◆ **TASK PROMPT**: Take the lines in the listing below from the line with "Q2: PMOS (G" up to and including the line with "IC3 pin V-: N_8 -> 0V" and set them down exactly, skipping pictures and adding nothing.

◆ **DATA FOR THIS EXERCISE**:
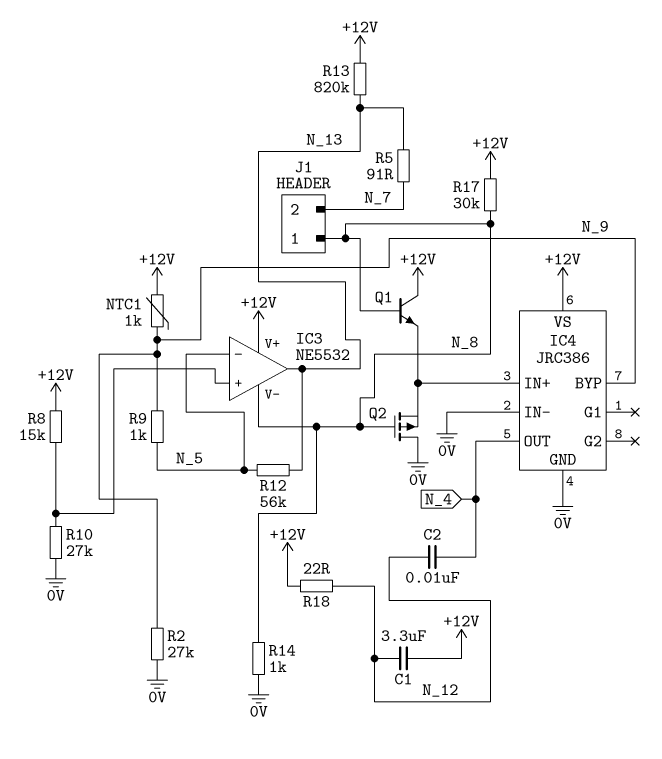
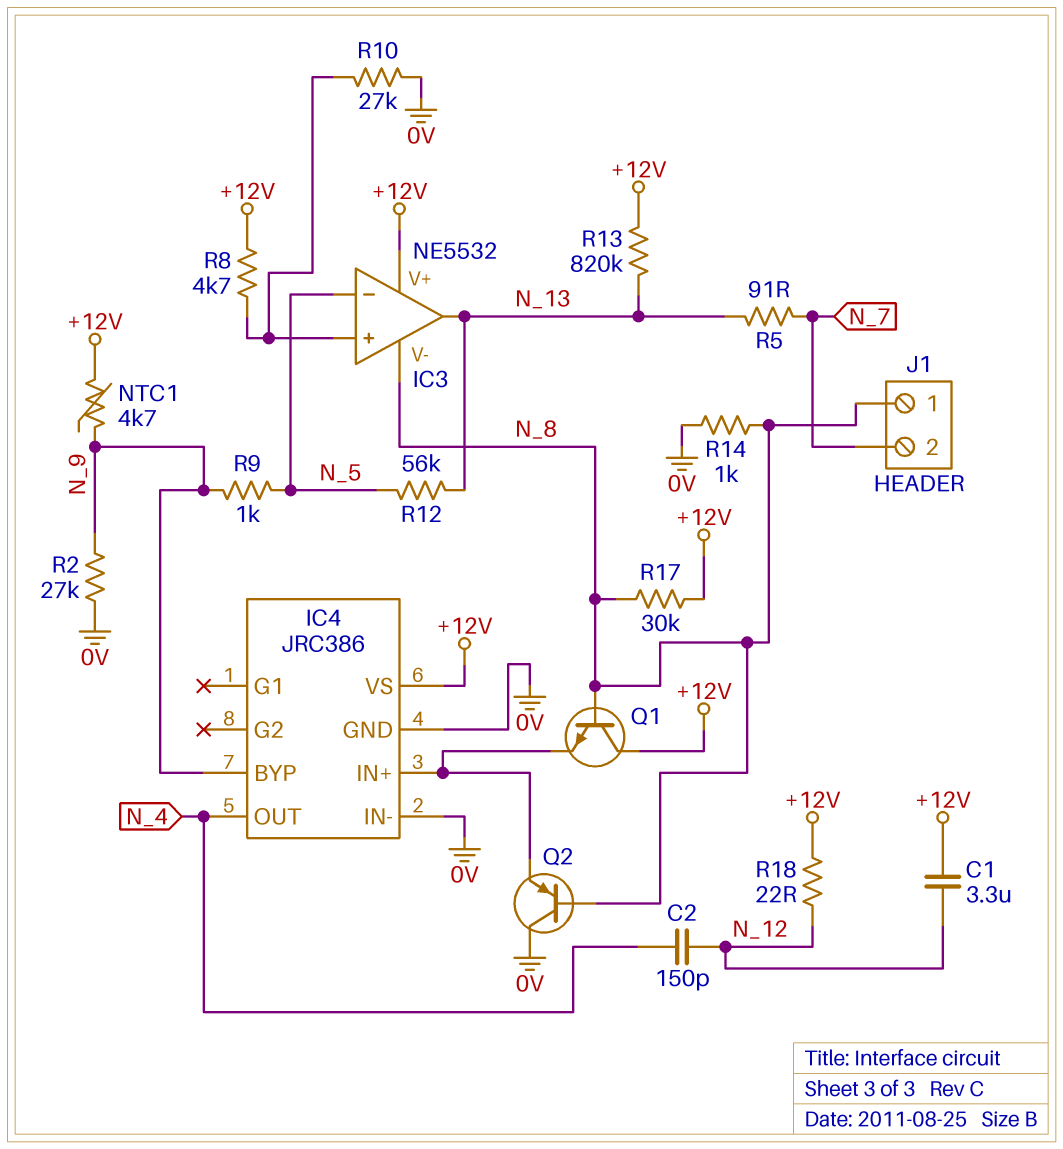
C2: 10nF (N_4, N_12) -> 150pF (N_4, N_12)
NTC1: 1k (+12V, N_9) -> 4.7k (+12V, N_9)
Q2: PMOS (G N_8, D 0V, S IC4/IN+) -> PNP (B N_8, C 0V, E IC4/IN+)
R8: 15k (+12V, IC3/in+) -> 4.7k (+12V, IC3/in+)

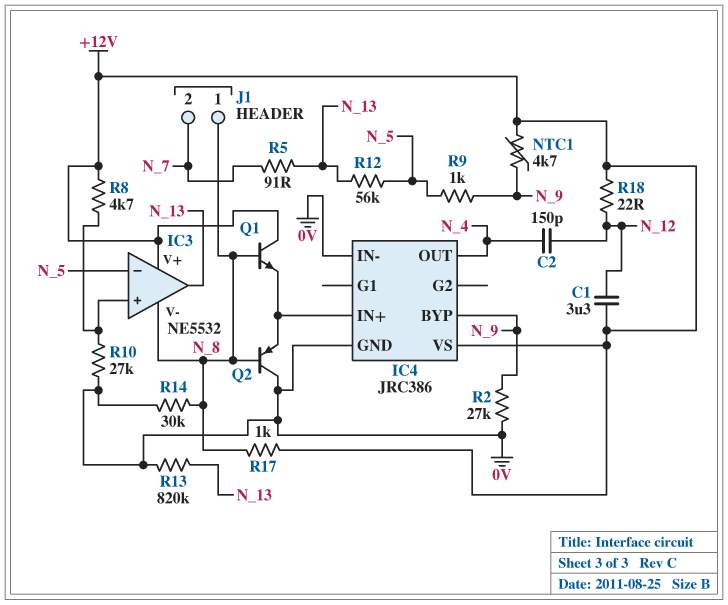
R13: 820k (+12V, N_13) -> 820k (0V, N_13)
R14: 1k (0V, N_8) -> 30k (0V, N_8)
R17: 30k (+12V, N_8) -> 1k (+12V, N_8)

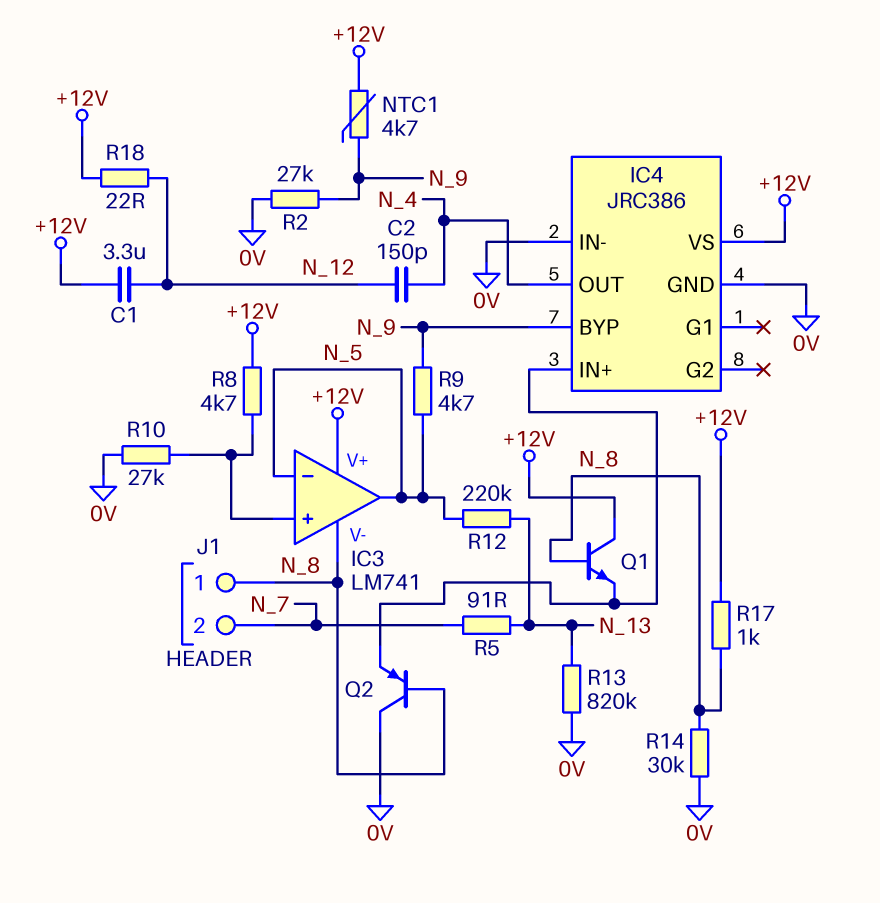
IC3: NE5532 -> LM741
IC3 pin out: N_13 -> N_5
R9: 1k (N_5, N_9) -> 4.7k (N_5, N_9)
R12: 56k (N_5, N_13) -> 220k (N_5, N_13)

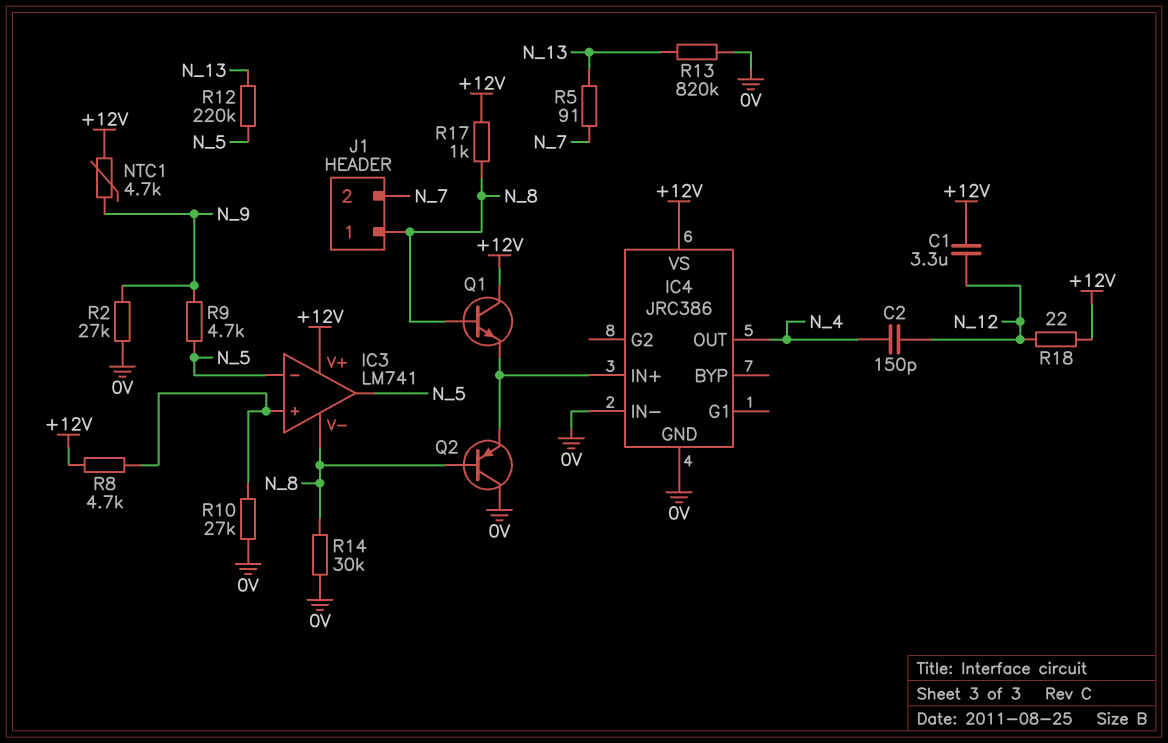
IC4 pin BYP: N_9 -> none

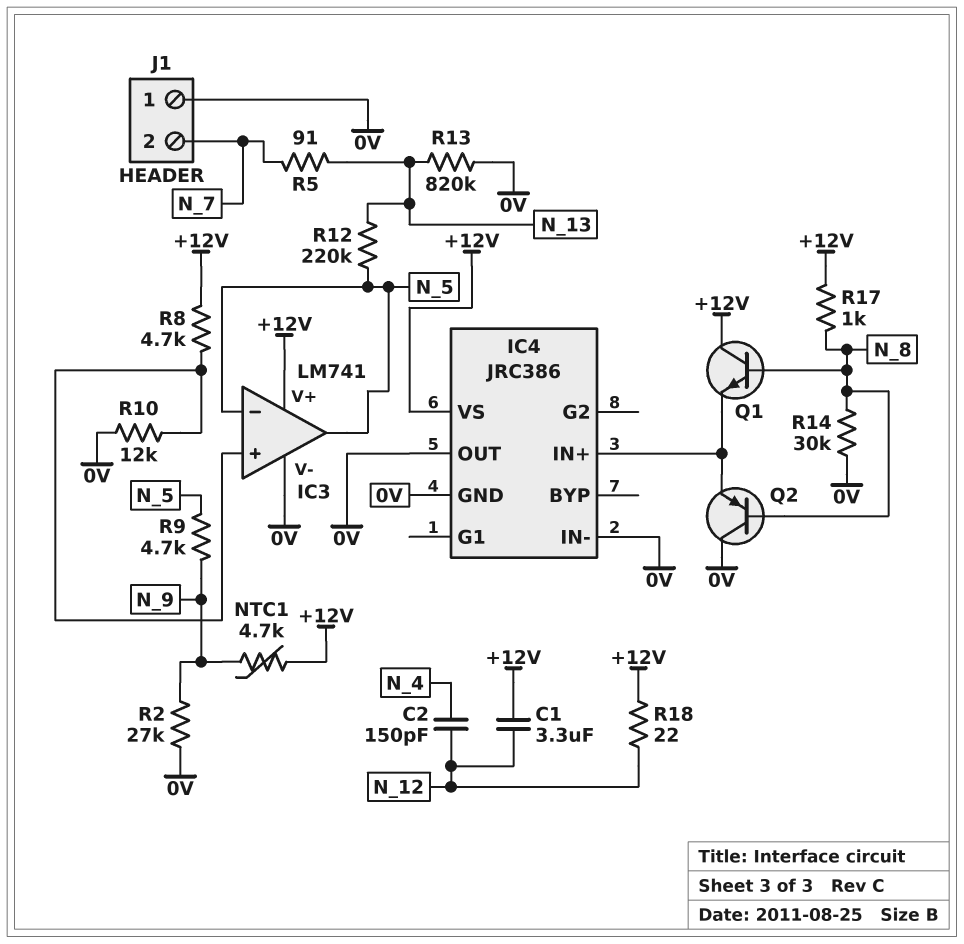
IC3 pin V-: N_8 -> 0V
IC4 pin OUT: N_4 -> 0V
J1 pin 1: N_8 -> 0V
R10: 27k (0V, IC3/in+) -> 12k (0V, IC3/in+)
* * *
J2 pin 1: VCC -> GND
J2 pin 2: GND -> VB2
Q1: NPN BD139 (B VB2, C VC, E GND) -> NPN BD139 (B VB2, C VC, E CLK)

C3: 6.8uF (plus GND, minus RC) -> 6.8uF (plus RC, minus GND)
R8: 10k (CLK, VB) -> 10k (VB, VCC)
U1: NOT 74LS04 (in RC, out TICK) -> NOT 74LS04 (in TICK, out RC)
* * *
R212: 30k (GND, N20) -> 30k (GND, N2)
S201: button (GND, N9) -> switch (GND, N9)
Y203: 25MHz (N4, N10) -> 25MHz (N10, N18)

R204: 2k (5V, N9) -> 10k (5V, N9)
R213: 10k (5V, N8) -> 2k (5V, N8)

◆ **RESULT FOR THIS TASK**:
Q2: PMOS (G N_8, D 0V, S IC4/IN+) -> PNP (B N_8, C 0V, E IC4/IN+)
R8: 15k (+12V, IC3/in+) -> 4.7k (+12V, IC3/in+)

R13: 820k (+12V, N_13) -> 820k (0V, N_13)
R14: 1k (0V, N_8) -> 30k (0V, N_8)
R17: 30k (+12V, N_8) -> 1k (+12V, N_8)

IC3: NE5532 -> LM741
IC3 pin out: N_13 -> N_5
R9: 1k (N_5, N_9) -> 4.7k (N_5, N_9)
R12: 56k (N_5, N_13) -> 220k (N_5, N_13)

IC4 pin BYP: N_9 -> none

IC3 pin V-: N_8 -> 0V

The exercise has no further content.